Work order:
The reply should hold only the lines below from the one with "(382, 260) = (715, 558): green" to the end, each copied exactly.

(Task inputs begins)

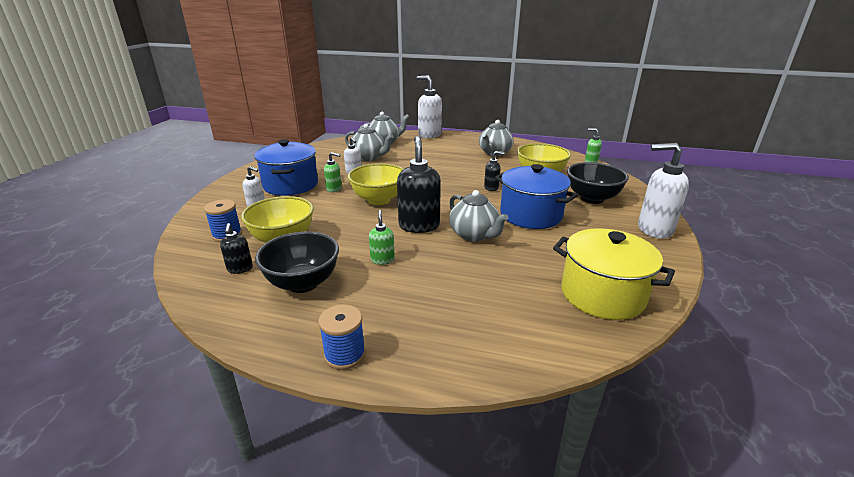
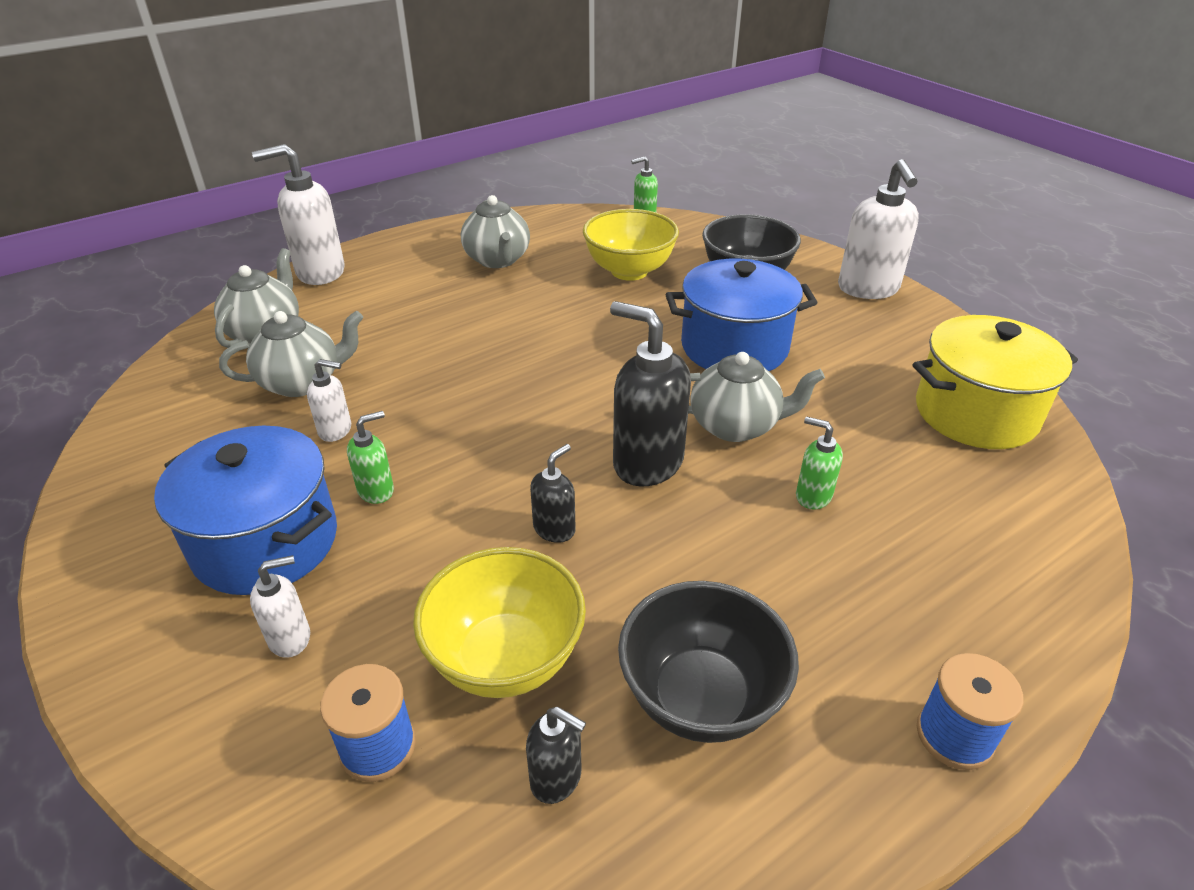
camera: 50 degrees left, 10 degrees up
(378, 200) = (499, 459): yellow bowl -> none
(382, 260) = (715, 558): green soap dispenser -> green soap dispenser (813, 496)
(491, 188) = (611, 330): black soap dispenser -> black soap dispenser (554, 529)
(654, 229) = (868, 289): white soap dispenser -> white soap dispenser turned 60 degrees counterclockwise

(Task inputs ends)

Your solution:
(382, 260) = (715, 558): green soap dispenser -> green soap dispenser (813, 496)
(491, 188) = (611, 330): black soap dispenser -> black soap dispenser (554, 529)
(654, 229) = (868, 289): white soap dispenser -> white soap dispenser turned 60 degrees counterclockwise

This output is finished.